## Image change detection data
.....
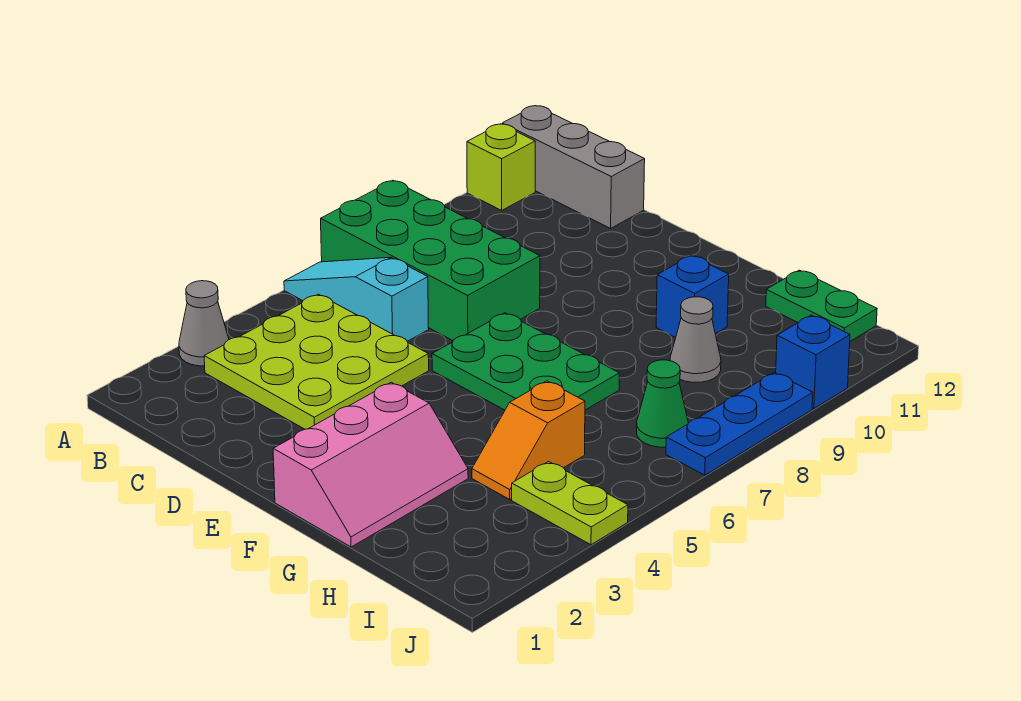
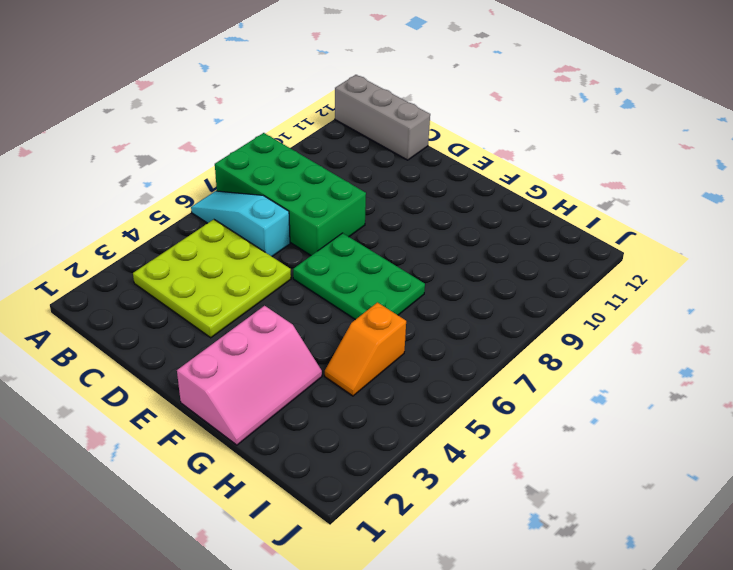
none -> grey cone A3 level 1
none -> lime brick A11 level 1
none -> blue brick G10 level 1

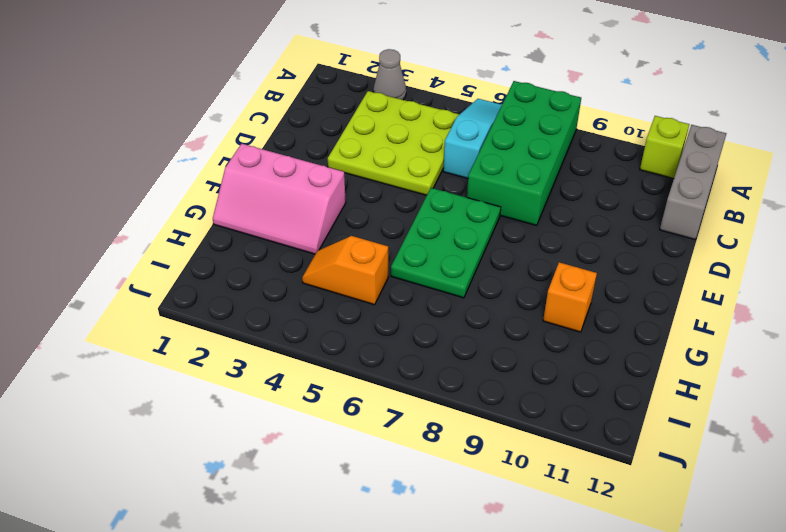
orange brick G10 level 1 -> blue brick G10 level 1
none -> grey cone H9 level 1
none -> green plate H12:I12 level 1
none -> lime plate I4:J4 level 1

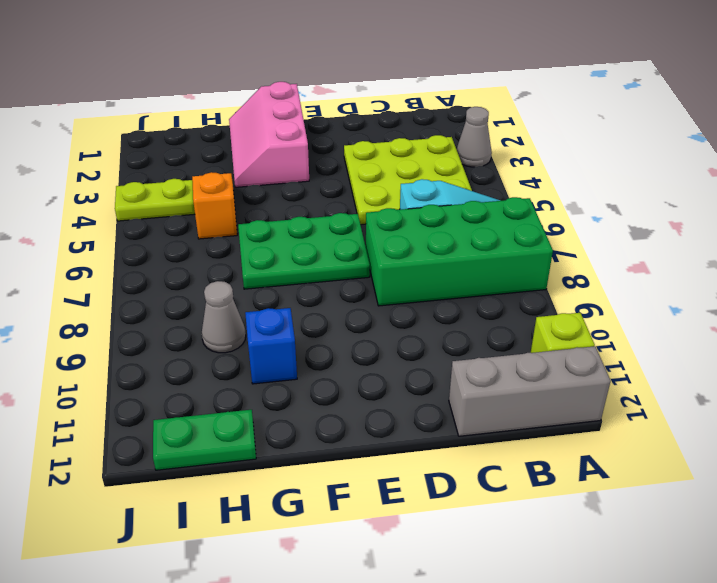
none -> green cone I7 level 1
none -> blue plate J7:J9 level 1
none -> blue brick J10 level 1

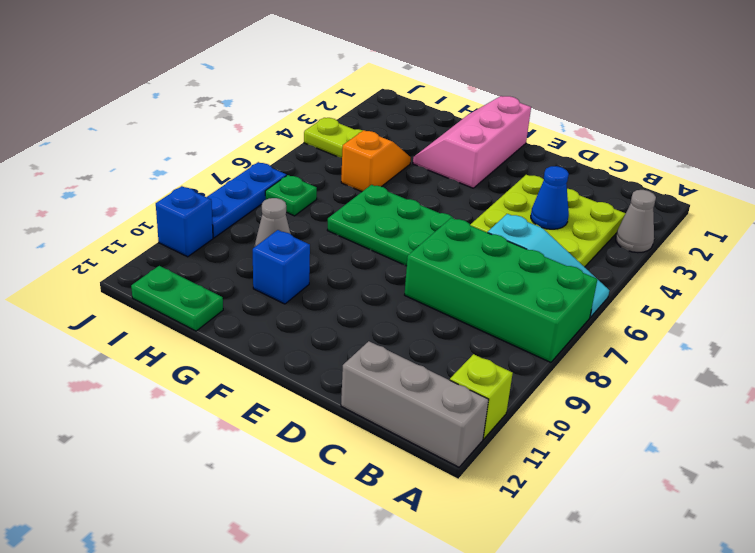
blue cone C4 level 2 -> none
green plate I7 level 1 -> green cone I7 level 1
.....
## What to work on
Verbatim repeat, images removed: give each entry again exactly as it reads.

## Problem solution
none -> grey cone A3 level 1
none -> lime brick A11 level 1
none -> blue brick G10 level 1

orange brick G10 level 1 -> blue brick G10 level 1
none -> grey cone H9 level 1
none -> green plate H12:I12 level 1
none -> lime plate I4:J4 level 1

none -> green cone I7 level 1
none -> blue plate J7:J9 level 1
none -> blue brick J10 level 1

blue cone C4 level 2 -> none
green plate I7 level 1 -> green cone I7 level 1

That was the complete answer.